DESCRIPTION OF THE TASK:
Images do not belong in the copy. Retype all the entries below exactly.

[Object position data]

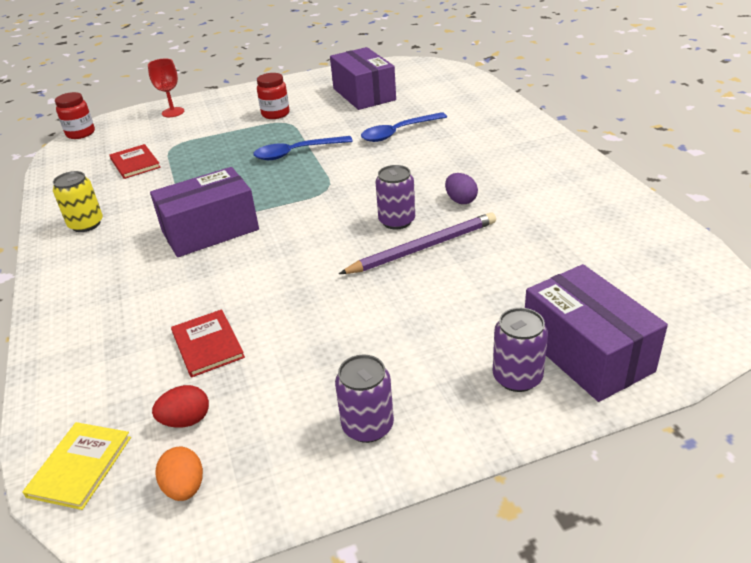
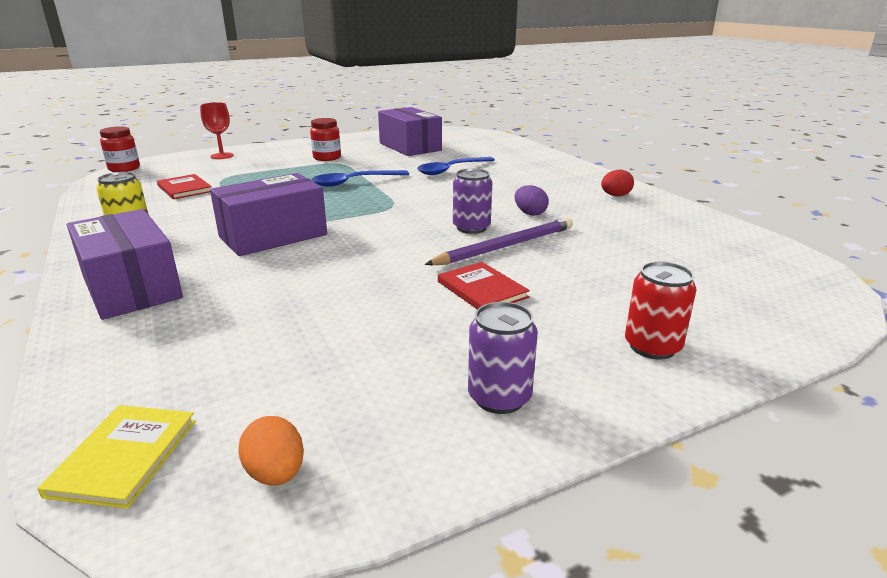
camera: 10 degrees left, 10 degrees down
(186, 420) = (268, 401): red egg -> red egg (615, 196)
(207, 345) = (285, 328): red book -> red book (482, 289)
(517, 377) = (652, 347): purple can -> red can
(586, 352) = (715, 324): purple box -> purple box (131, 287)

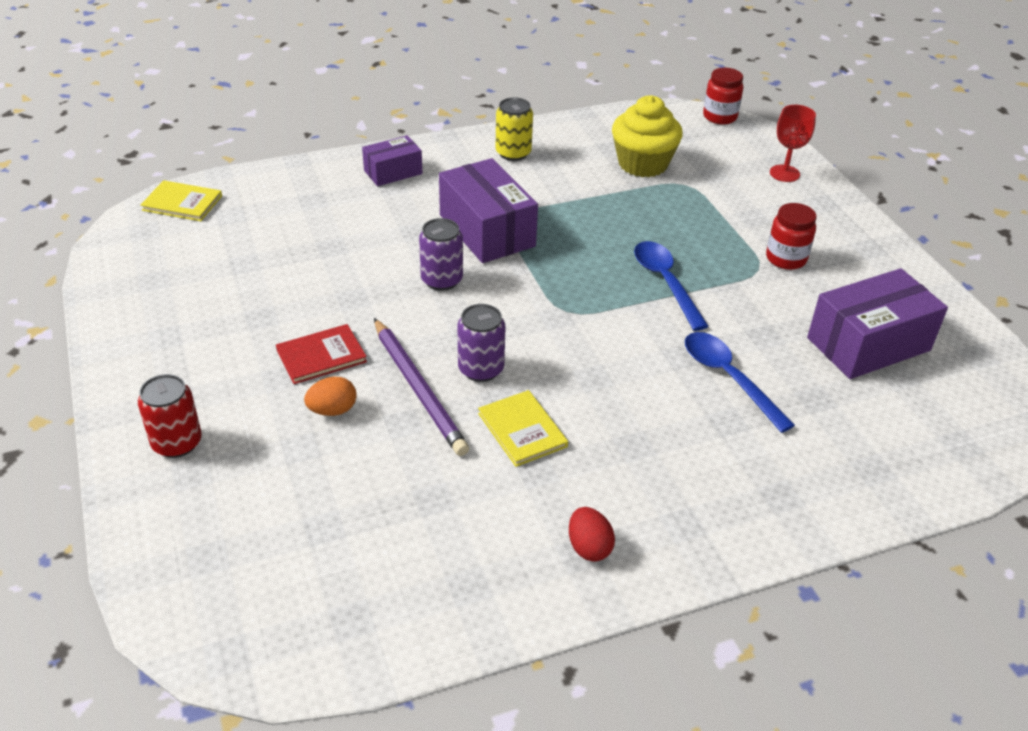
camera: 95 degrees right, 15 degrees up
(131, 287) = (393, 172): purple box -> purple box, size x0.58
(184, 189) = (643, 164): red book -> yellow cupcake
(276, 473) = (139, 252): orange egg -> orange egg (332, 410)
(499, 397) = (158, 342): purple can -> purple can (442, 280)
(530, 213) = (522, 430): purple egg -> yellow book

RESPONSE FOR THIS EXERCISE:
camera: 10 degrees left, 10 degrees down
(186, 420) = (268, 401): red egg -> red egg (615, 196)
(207, 345) = (285, 328): red book -> red book (482, 289)
(517, 377) = (652, 347): purple can -> red can
(586, 352) = (715, 324): purple box -> purple box (131, 287)

camera: 95 degrees right, 15 degrees up
(131, 287) = (393, 172): purple box -> purple box, size x0.58
(184, 189) = (643, 164): red book -> yellow cupcake
(276, 473) = (139, 252): orange egg -> orange egg (332, 410)
(499, 397) = (158, 342): purple can -> purple can (442, 280)
(530, 213) = (522, 430): purple egg -> yellow book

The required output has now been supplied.